— Information —
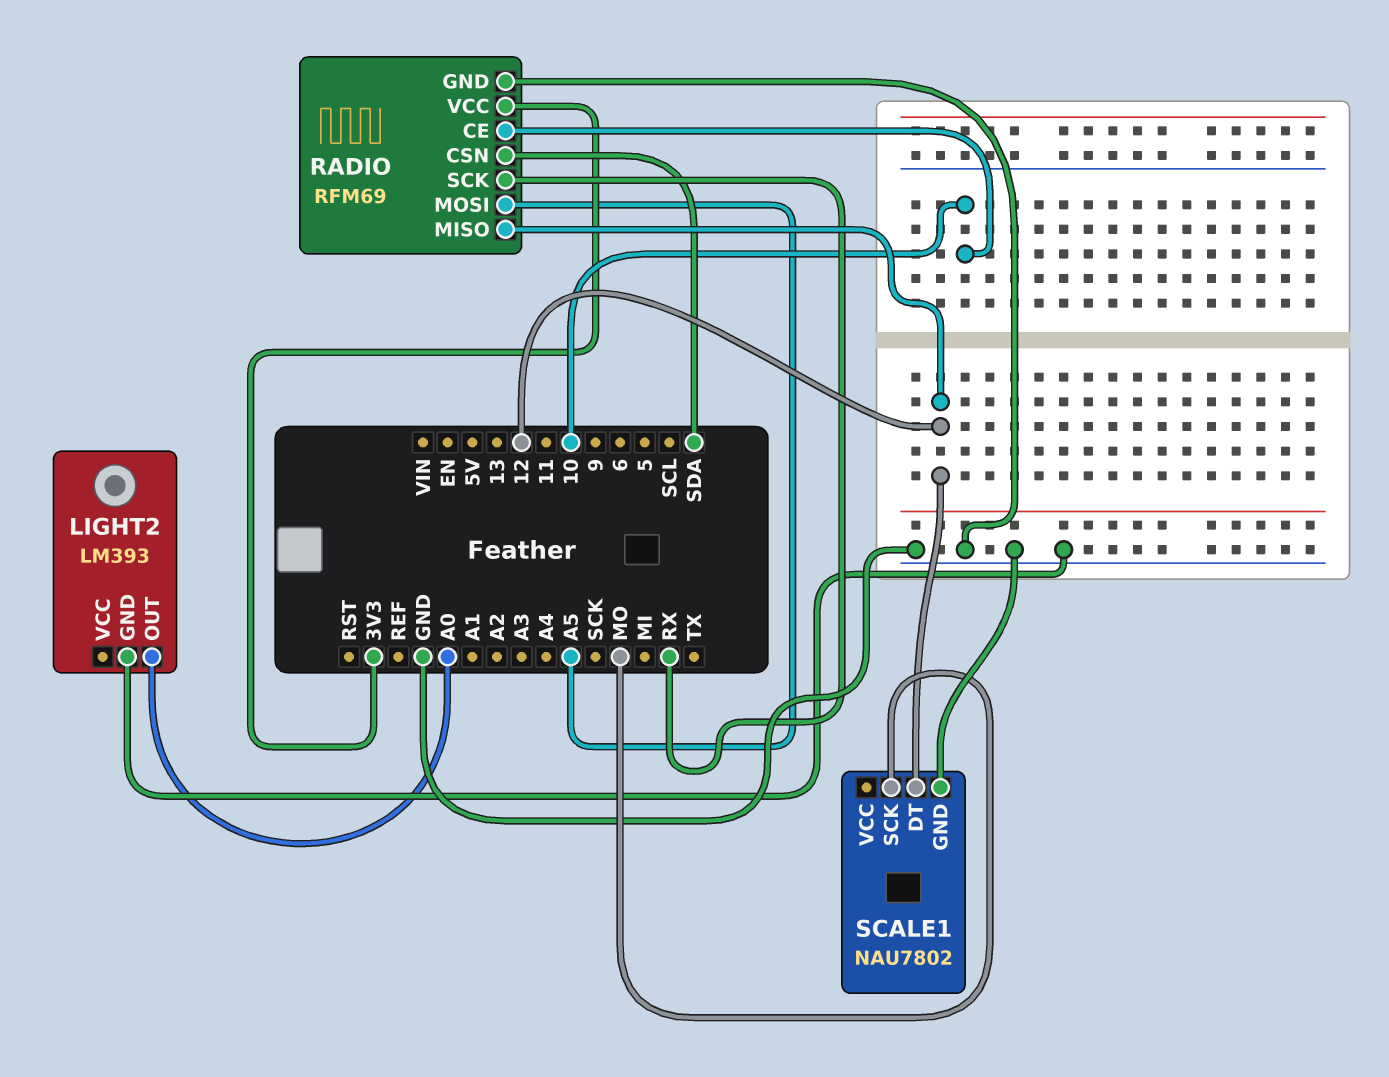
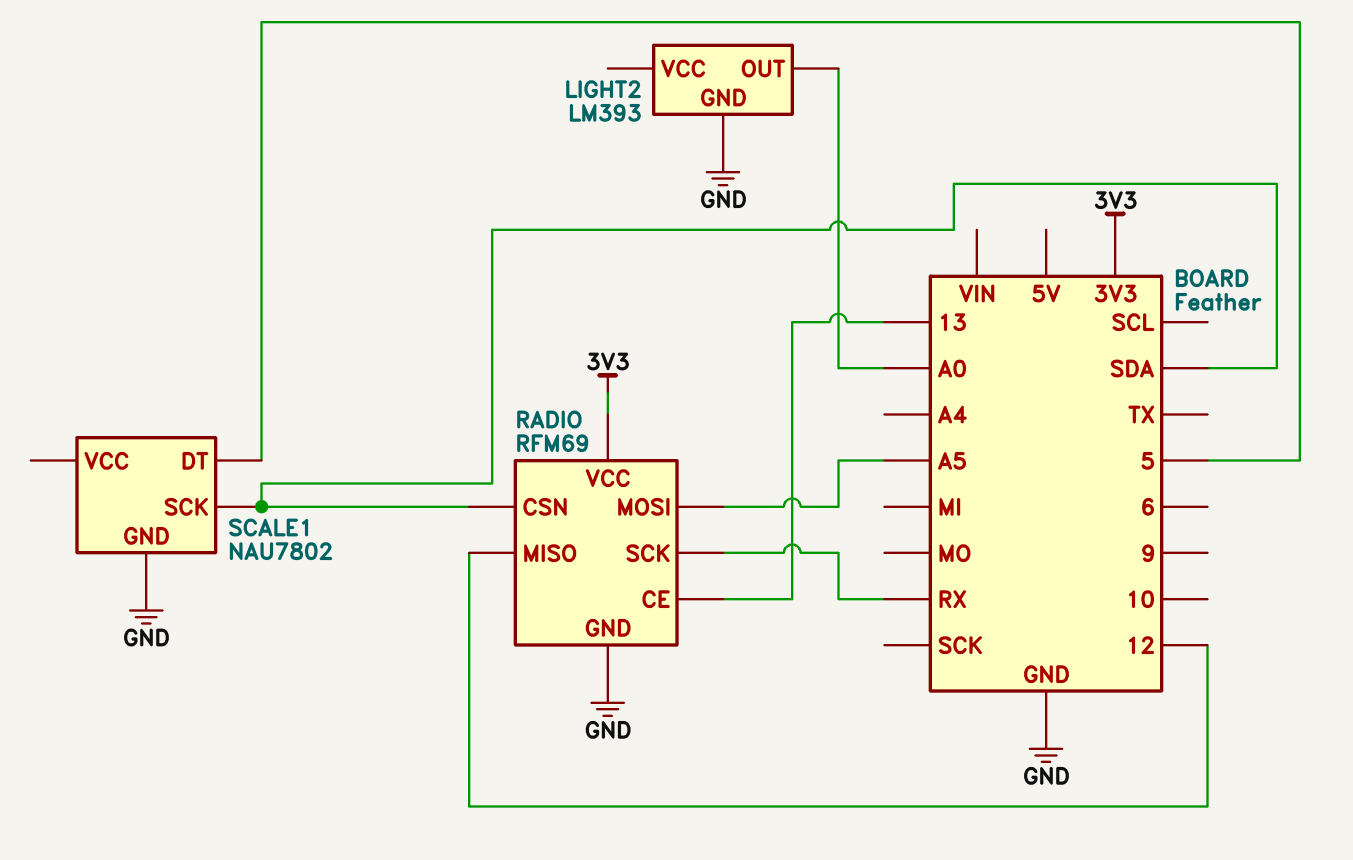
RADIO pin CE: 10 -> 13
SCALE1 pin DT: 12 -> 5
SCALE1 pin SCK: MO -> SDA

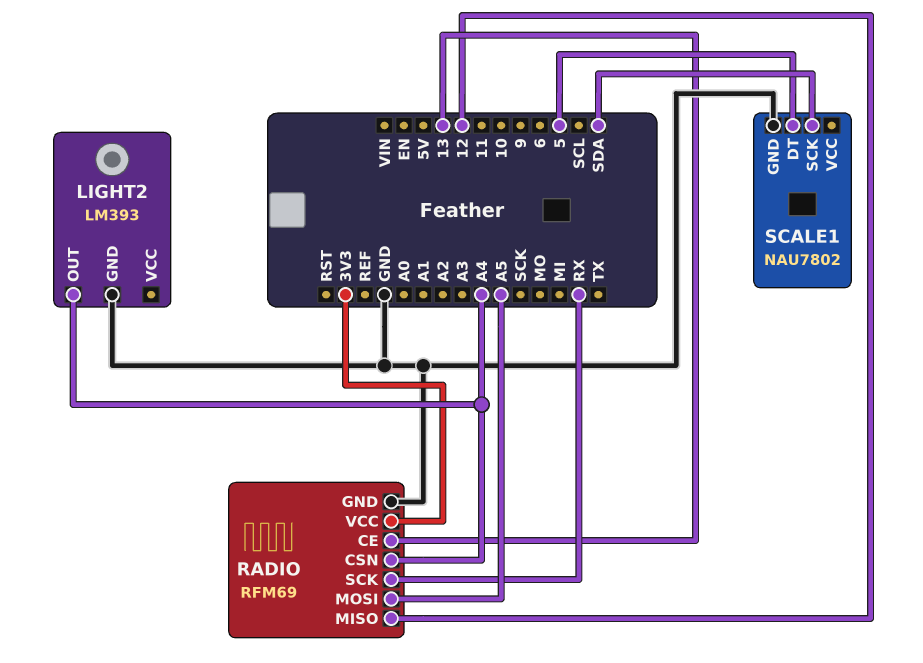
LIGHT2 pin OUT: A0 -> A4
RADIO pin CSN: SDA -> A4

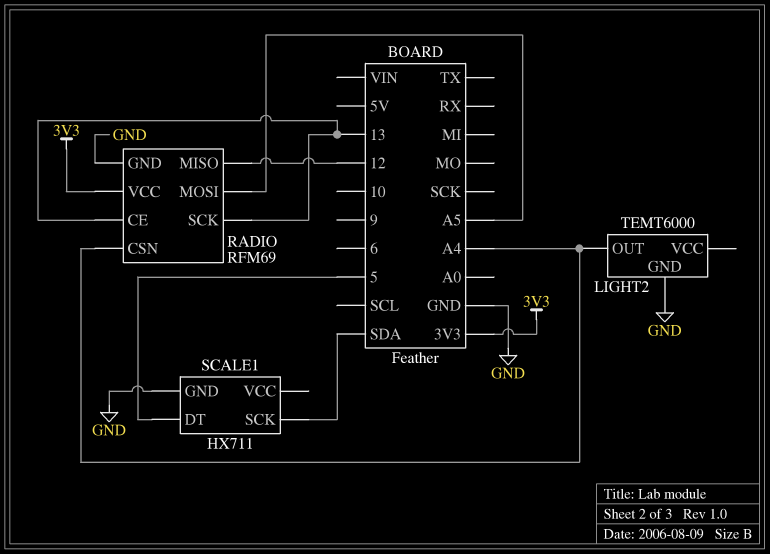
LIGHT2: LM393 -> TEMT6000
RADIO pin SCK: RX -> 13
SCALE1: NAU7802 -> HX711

— What to produce —
Your answer should be one number: how many lines in the records above include "RADIO".

— Answer space —
3